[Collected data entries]
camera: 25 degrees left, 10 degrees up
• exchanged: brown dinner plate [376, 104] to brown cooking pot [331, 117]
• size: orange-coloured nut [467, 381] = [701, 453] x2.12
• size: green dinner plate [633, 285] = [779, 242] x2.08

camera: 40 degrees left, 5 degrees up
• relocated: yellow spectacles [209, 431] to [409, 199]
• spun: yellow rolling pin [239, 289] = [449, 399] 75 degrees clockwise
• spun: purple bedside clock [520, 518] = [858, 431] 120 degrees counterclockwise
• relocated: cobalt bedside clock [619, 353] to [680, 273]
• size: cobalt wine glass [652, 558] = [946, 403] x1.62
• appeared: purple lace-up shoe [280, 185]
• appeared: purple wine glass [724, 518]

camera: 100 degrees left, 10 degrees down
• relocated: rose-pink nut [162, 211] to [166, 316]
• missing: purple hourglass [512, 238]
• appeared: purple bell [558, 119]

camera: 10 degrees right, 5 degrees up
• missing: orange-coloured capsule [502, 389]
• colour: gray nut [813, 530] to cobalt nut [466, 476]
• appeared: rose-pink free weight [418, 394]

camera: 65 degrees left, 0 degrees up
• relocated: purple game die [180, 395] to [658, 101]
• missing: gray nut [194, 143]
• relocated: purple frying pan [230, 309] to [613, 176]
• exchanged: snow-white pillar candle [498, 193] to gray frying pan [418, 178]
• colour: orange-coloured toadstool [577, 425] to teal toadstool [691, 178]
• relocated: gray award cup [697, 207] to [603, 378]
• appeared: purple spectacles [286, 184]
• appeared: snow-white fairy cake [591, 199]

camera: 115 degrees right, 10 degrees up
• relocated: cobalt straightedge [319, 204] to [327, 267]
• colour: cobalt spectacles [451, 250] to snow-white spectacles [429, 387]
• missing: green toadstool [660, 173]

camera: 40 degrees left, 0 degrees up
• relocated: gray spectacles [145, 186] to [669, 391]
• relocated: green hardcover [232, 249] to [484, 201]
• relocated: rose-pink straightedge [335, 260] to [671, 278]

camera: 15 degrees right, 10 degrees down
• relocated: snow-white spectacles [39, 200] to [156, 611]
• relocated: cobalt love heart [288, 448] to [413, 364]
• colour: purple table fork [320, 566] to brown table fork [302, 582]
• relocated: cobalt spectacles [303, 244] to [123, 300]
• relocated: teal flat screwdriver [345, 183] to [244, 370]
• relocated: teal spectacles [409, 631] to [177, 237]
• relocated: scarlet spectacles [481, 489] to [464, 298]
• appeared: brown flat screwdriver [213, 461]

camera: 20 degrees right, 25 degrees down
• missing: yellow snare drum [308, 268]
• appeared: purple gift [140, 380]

__What to do__.
The line with "screwdriver [213, 461]", the last line of the data above, and every line between them should be duplicated exactly, with nothing else.

__Result__.
• appeared: brown flat screwdriver [213, 461]

camera: 20 degrees right, 25 degrees down
• missing: yellow snare drum [308, 268]
• appeared: purple gift [140, 380]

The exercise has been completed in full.